§ Task instructions: Return the stretch from the line with "none -> orange brick C2 level 1" through the line with "none -> orange slope D2:E2 level 2 top E" in the data below, character for character, skipping all pictures.

§ Study material:
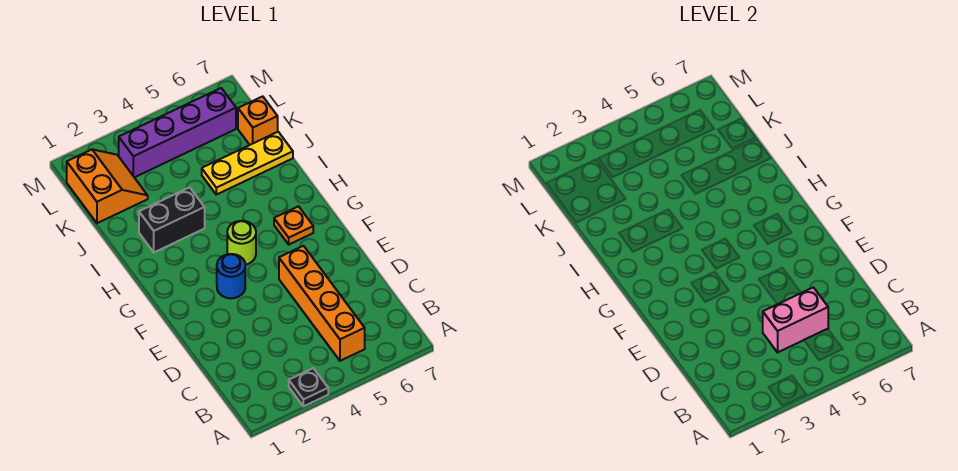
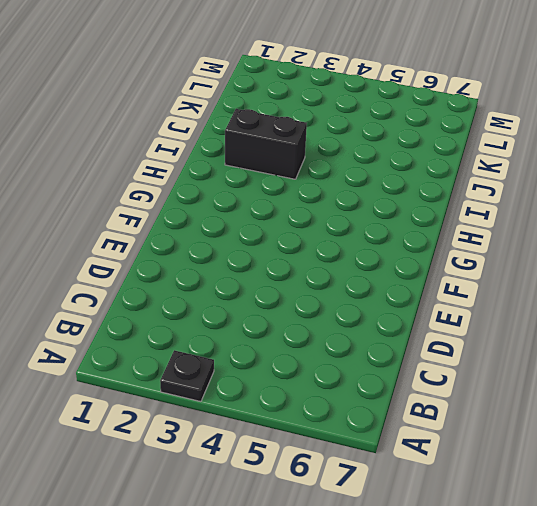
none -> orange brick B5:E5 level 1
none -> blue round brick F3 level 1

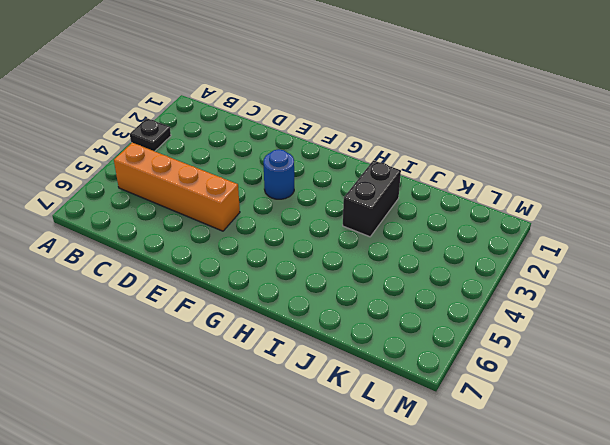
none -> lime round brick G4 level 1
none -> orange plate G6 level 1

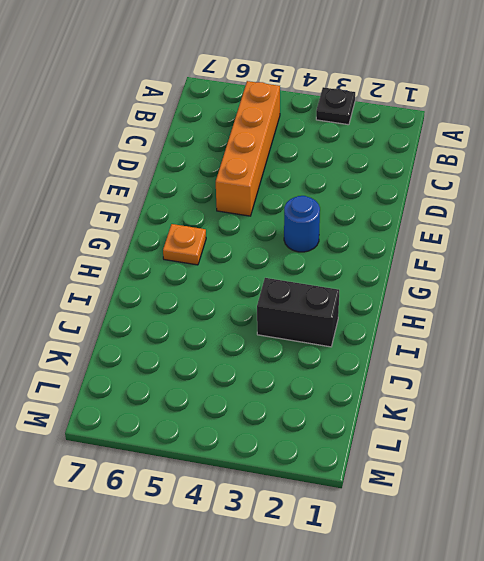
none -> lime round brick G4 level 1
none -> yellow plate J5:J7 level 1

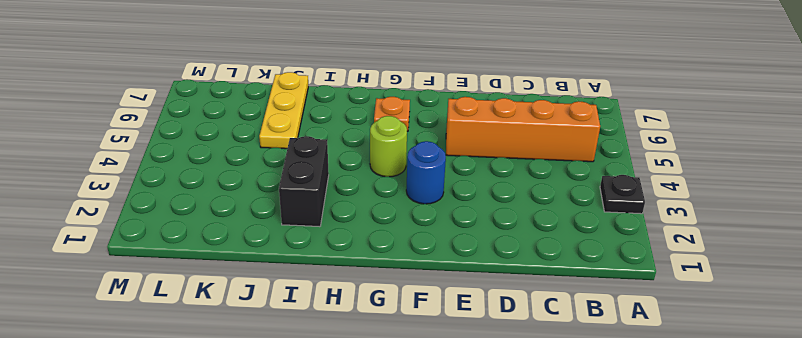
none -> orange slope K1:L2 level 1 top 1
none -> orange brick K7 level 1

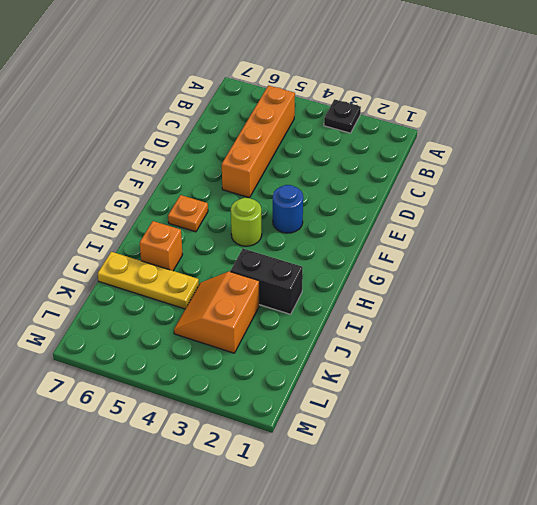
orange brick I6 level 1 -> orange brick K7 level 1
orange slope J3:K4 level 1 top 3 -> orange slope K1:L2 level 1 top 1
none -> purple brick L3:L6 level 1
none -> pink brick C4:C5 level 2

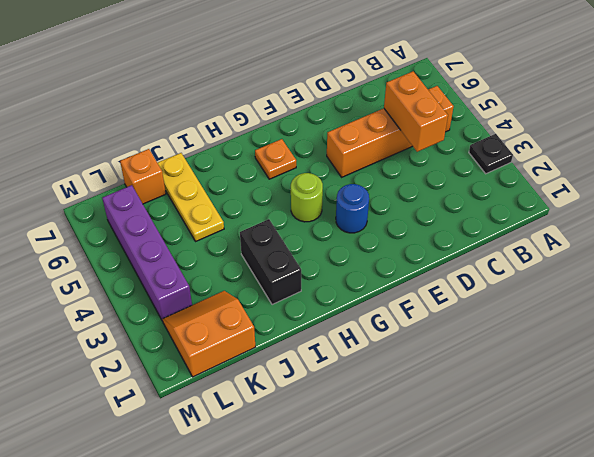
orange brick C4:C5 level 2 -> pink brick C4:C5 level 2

--

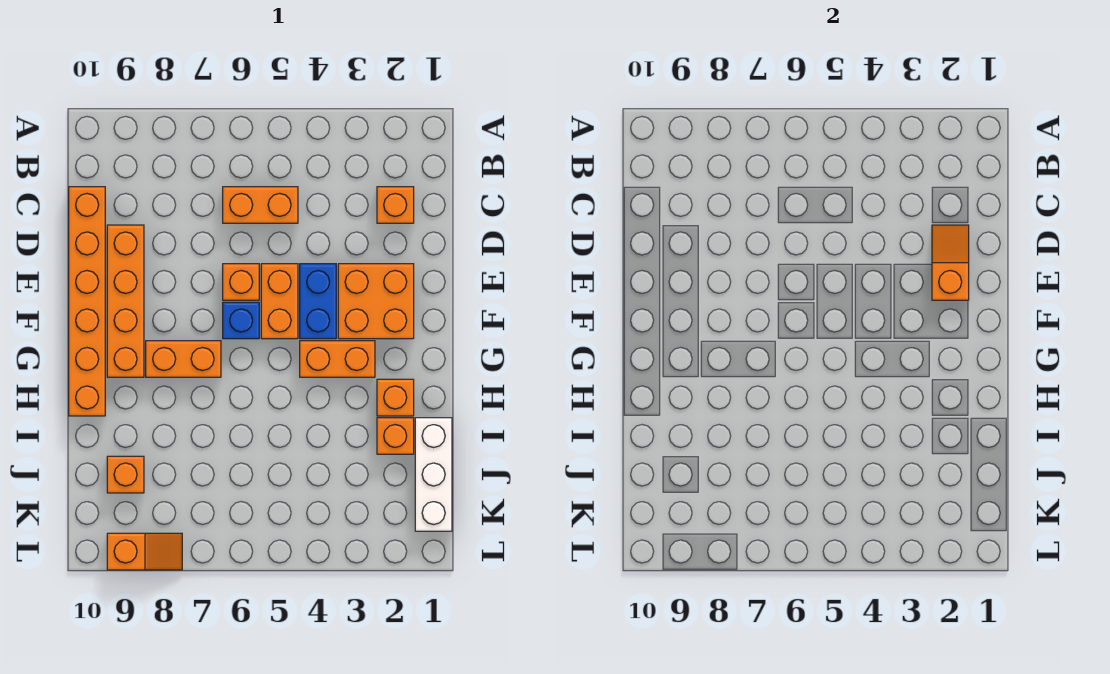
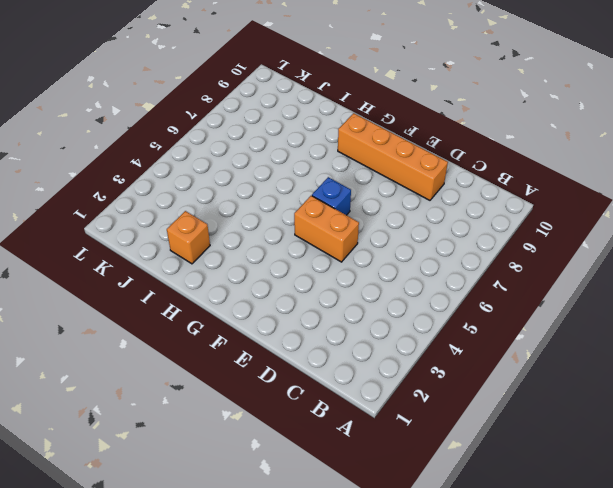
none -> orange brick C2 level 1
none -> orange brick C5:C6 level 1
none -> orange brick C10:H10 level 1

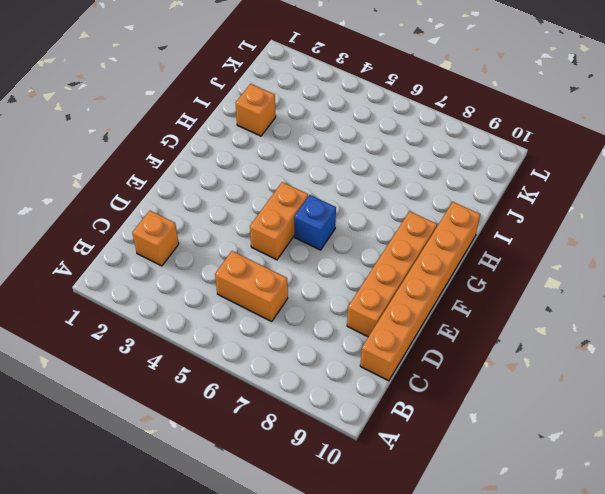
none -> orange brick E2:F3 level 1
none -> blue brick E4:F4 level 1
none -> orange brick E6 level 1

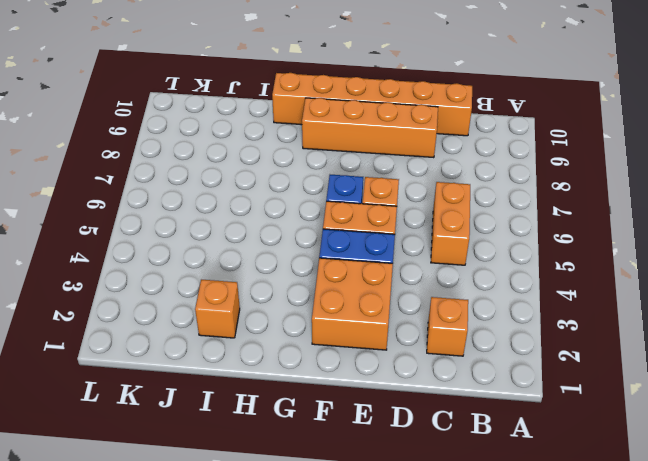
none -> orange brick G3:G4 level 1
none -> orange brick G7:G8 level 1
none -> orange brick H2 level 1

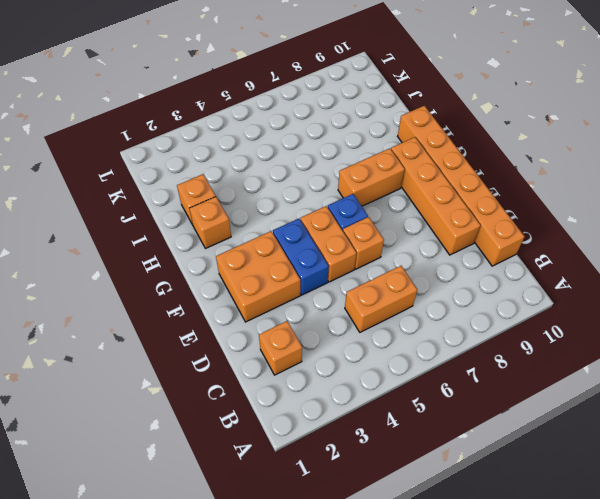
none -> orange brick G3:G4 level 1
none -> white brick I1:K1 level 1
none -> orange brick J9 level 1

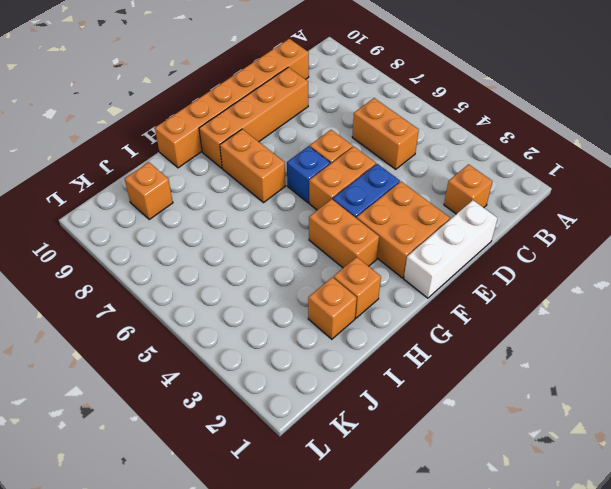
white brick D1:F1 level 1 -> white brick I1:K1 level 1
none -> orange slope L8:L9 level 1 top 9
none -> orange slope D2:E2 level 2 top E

§ Result:
none -> orange brick C2 level 1
none -> orange brick C5:C6 level 1
none -> orange brick C10:H10 level 1

none -> orange brick E2:F3 level 1
none -> blue brick E4:F4 level 1
none -> orange brick E6 level 1

none -> orange brick G3:G4 level 1
none -> orange brick G7:G8 level 1
none -> orange brick H2 level 1

none -> orange brick G3:G4 level 1
none -> white brick I1:K1 level 1
none -> orange brick J9 level 1

white brick D1:F1 level 1 -> white brick I1:K1 level 1
none -> orange slope L8:L9 level 1 top 9
none -> orange slope D2:E2 level 2 top E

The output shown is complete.